Image change detection data =>
>>>

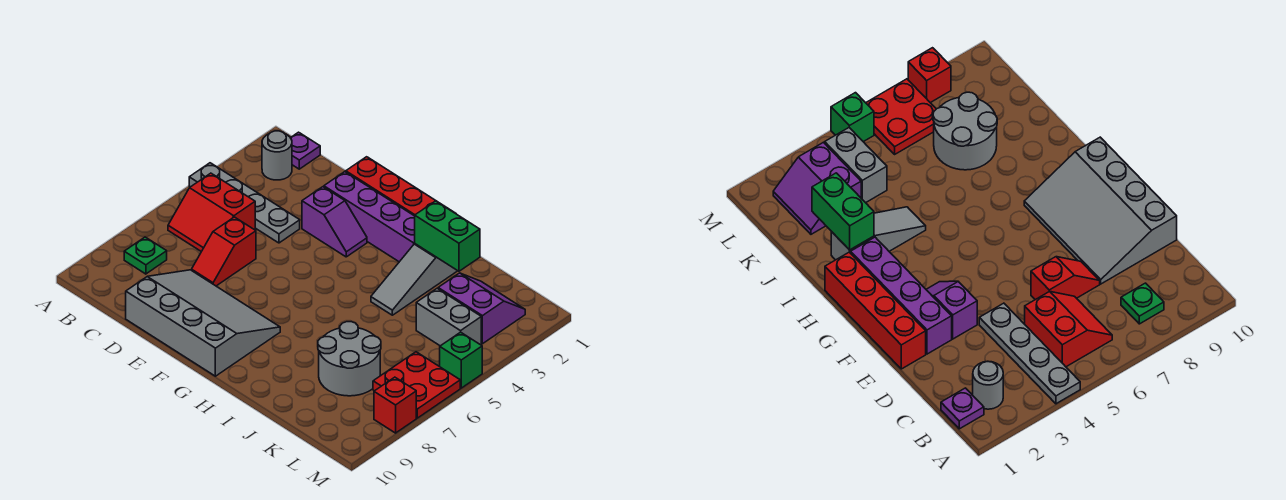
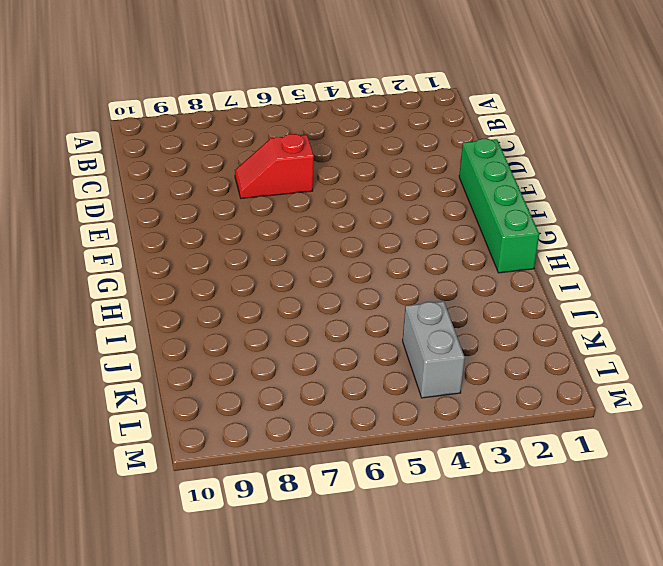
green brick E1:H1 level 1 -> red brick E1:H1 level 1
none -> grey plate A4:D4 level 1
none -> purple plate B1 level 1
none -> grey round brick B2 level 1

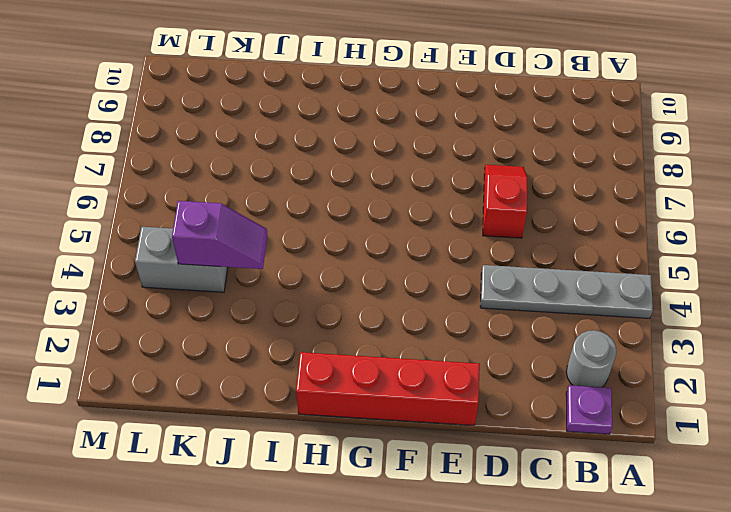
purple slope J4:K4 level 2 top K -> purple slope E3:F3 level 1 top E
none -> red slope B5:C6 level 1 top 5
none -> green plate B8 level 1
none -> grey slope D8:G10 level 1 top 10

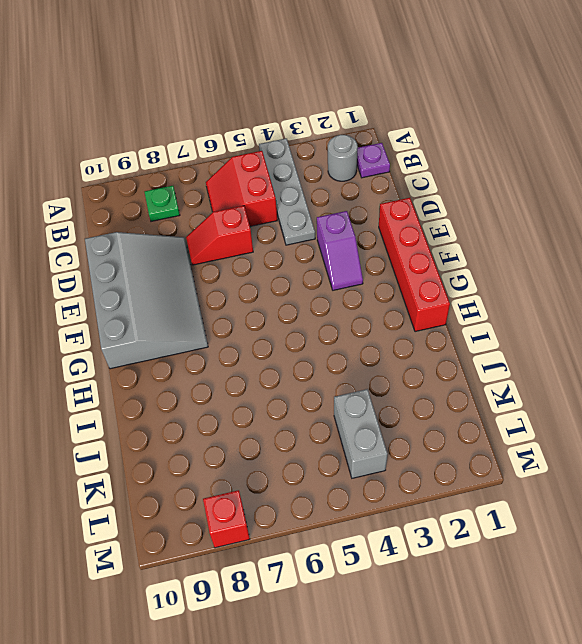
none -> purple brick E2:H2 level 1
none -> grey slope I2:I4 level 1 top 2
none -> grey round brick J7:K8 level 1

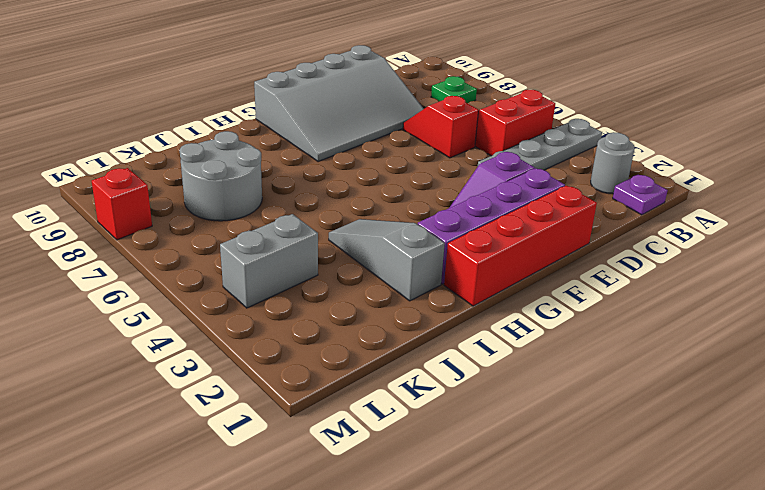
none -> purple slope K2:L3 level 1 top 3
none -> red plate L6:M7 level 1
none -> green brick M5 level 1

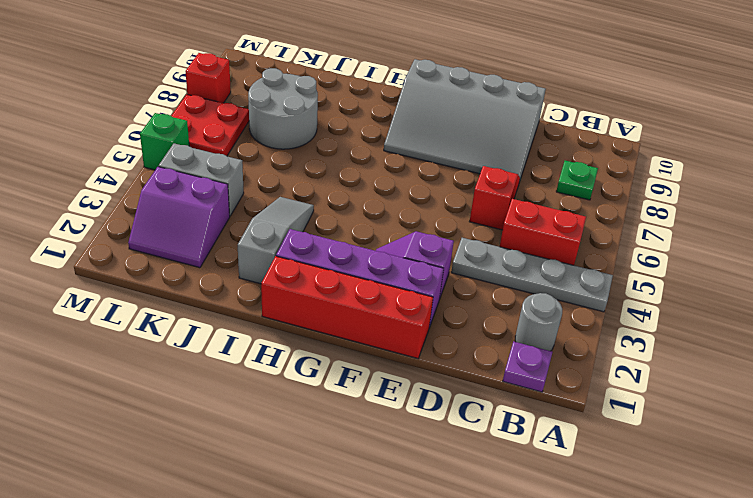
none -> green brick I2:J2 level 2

<<<

ASSIGNMENT => The required output is a copy of each line in the records where the string "purple" occurs.

TASK RESPONSE =>
none -> purple plate B1 level 1
purple slope J4:K4 level 2 top K -> purple slope E3:F3 level 1 top E
none -> purple brick E2:H2 level 1
none -> purple slope K2:L3 level 1 top 3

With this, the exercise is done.